Source records
---+---

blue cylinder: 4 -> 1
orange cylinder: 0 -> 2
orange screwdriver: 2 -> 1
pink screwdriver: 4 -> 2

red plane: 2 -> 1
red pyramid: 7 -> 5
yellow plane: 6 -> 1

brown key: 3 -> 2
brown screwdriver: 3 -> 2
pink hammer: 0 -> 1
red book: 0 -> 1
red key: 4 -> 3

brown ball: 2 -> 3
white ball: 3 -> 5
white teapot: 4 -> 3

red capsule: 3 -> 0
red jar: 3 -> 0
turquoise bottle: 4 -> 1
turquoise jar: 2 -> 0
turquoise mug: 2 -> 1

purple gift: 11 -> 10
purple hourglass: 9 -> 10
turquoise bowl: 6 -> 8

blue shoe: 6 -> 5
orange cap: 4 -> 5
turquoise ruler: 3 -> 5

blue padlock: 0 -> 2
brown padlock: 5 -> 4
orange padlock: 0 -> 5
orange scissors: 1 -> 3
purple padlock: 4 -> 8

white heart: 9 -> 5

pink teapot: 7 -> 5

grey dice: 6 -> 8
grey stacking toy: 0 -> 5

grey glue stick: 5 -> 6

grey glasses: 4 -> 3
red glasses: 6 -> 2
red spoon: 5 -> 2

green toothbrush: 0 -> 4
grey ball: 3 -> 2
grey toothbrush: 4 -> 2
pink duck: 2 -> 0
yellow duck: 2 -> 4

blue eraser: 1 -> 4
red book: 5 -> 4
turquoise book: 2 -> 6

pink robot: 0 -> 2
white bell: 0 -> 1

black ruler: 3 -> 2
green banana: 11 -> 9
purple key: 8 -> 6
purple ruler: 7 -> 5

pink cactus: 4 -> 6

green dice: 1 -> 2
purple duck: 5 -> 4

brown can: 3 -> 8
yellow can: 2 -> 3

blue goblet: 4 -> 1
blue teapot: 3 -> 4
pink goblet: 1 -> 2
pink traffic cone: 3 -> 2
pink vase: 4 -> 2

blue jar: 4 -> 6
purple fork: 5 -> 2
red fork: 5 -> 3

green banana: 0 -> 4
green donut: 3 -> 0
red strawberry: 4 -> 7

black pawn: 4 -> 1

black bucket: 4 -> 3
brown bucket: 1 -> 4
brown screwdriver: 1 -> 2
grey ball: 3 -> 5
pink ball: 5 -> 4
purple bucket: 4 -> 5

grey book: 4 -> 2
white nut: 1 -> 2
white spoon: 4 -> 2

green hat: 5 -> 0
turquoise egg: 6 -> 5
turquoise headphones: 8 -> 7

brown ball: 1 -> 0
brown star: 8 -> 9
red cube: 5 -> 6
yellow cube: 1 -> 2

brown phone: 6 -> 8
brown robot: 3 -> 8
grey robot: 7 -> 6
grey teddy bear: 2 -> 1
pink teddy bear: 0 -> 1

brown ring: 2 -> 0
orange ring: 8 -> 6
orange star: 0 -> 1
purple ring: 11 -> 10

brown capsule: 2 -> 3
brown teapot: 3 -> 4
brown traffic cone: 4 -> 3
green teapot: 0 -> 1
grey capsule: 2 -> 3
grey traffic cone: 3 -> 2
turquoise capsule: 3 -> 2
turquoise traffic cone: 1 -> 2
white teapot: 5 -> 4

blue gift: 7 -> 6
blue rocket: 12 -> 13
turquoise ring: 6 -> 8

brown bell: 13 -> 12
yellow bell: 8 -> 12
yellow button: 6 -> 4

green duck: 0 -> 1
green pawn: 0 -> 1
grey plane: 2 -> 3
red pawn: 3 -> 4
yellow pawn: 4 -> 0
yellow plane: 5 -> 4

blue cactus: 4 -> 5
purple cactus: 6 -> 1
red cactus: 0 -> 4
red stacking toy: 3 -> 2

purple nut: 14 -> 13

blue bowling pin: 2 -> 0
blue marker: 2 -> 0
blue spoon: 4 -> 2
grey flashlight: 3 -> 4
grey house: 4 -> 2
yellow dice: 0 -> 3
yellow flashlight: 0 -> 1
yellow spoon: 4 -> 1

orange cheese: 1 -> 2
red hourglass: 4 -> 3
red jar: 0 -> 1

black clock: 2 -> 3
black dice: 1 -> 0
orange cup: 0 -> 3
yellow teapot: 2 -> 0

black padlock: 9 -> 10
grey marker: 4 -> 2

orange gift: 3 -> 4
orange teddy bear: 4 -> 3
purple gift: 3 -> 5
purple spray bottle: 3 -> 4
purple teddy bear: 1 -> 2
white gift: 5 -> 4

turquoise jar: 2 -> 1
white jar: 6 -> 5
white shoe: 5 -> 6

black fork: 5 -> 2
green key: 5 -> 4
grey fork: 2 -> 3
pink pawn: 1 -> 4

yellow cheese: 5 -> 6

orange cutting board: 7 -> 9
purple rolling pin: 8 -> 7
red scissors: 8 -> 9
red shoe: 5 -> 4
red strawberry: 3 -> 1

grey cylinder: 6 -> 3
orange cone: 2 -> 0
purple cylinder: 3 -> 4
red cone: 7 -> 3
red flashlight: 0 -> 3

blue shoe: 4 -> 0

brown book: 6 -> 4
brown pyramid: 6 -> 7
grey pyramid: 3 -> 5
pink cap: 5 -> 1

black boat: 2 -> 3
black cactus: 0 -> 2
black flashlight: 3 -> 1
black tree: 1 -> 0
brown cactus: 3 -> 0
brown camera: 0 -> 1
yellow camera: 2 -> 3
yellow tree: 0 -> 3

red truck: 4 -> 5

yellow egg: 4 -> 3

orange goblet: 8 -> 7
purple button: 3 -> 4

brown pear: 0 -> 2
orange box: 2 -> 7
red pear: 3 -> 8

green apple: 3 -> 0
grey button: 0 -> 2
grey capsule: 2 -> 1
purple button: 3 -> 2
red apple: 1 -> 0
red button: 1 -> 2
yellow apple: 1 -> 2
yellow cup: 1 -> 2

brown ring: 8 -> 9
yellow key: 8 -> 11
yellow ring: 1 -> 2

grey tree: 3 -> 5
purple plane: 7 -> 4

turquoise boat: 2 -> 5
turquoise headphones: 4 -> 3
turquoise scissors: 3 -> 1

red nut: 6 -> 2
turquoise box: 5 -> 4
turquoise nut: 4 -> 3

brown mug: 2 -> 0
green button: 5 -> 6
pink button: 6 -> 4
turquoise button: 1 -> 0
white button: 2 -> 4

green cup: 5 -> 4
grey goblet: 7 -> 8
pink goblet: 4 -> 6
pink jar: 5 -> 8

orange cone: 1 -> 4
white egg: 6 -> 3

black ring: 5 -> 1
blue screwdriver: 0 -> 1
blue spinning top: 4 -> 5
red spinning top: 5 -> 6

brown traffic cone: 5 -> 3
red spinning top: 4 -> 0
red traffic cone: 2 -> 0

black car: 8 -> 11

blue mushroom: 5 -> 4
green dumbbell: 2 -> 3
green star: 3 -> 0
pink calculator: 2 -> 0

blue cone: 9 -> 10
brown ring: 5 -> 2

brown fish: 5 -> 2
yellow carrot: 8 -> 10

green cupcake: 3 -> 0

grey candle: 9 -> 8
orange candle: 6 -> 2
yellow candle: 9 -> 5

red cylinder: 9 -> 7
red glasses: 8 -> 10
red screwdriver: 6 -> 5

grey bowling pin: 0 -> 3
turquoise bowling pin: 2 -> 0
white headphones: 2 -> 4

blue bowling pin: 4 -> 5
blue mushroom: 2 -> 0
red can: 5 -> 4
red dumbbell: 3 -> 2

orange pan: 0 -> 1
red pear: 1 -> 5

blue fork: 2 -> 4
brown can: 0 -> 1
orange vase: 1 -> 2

---+---

• [TASK BRIEF]
Filter the entries above down to the lines containing the word "robot".

• [SOLVED PROBLEM]
pink robot: 0 -> 2
brown robot: 3 -> 8
grey robot: 7 -> 6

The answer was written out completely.